(Recorded information begins)
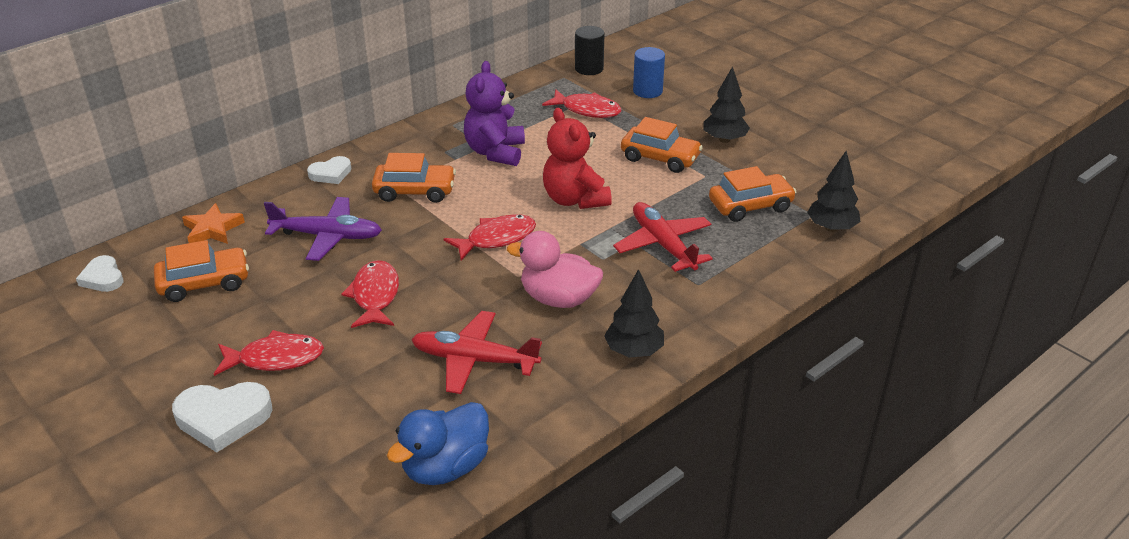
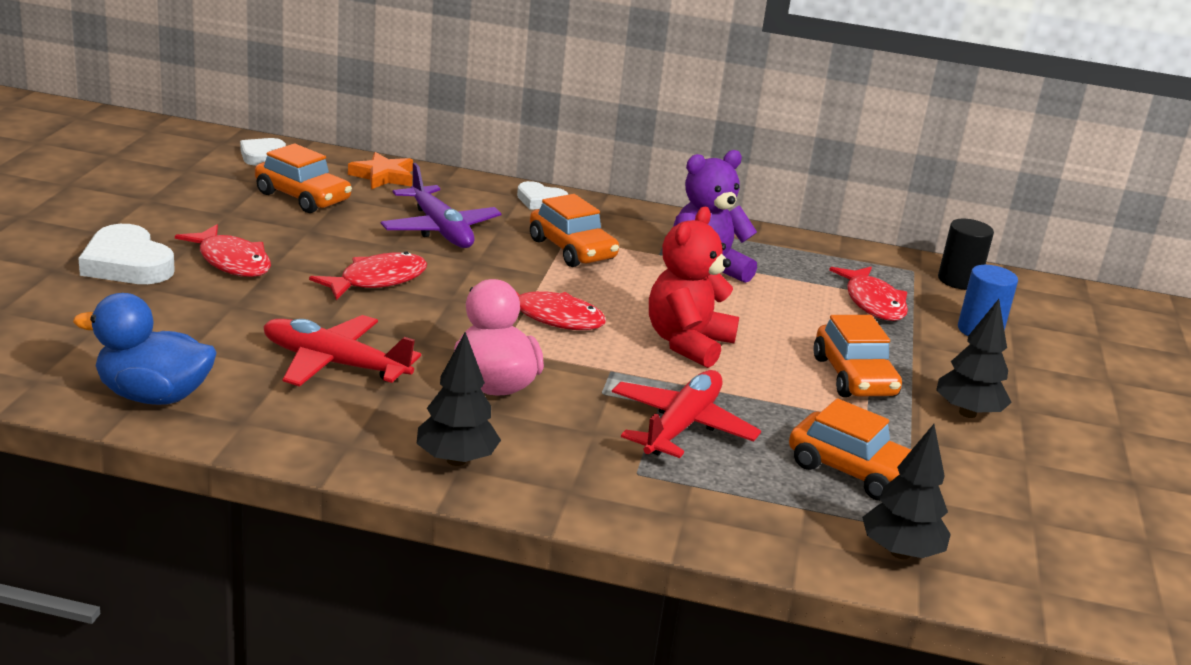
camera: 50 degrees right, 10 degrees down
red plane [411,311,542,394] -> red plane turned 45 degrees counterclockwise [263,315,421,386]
(Recorded information ends)
(Recorded information begins)
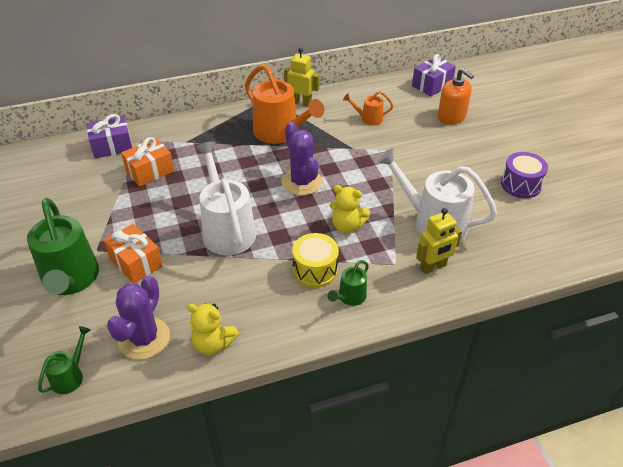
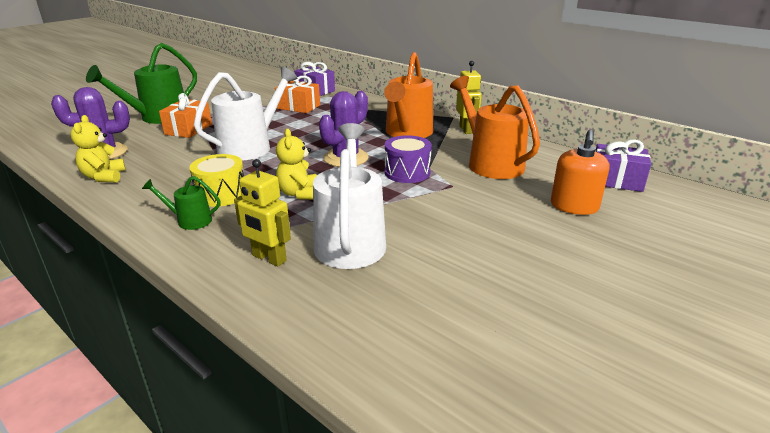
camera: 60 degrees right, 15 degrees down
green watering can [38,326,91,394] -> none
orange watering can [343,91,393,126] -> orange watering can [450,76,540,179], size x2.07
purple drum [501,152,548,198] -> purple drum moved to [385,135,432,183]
(Recorded information ends)
There is a line with "camera: 60 degrees right, 15 degrees down" and a line with "purple drum [501,152,548,198]" above. Copy exactly those two lines and all lines between them, with nothing else.

Problem solution
camera: 60 degrees right, 15 degrees down
green watering can [38,326,91,394] -> none
orange watering can [343,91,393,126] -> orange watering can [450,76,540,179], size x2.07
purple drum [501,152,548,198] -> purple drum moved to [385,135,432,183]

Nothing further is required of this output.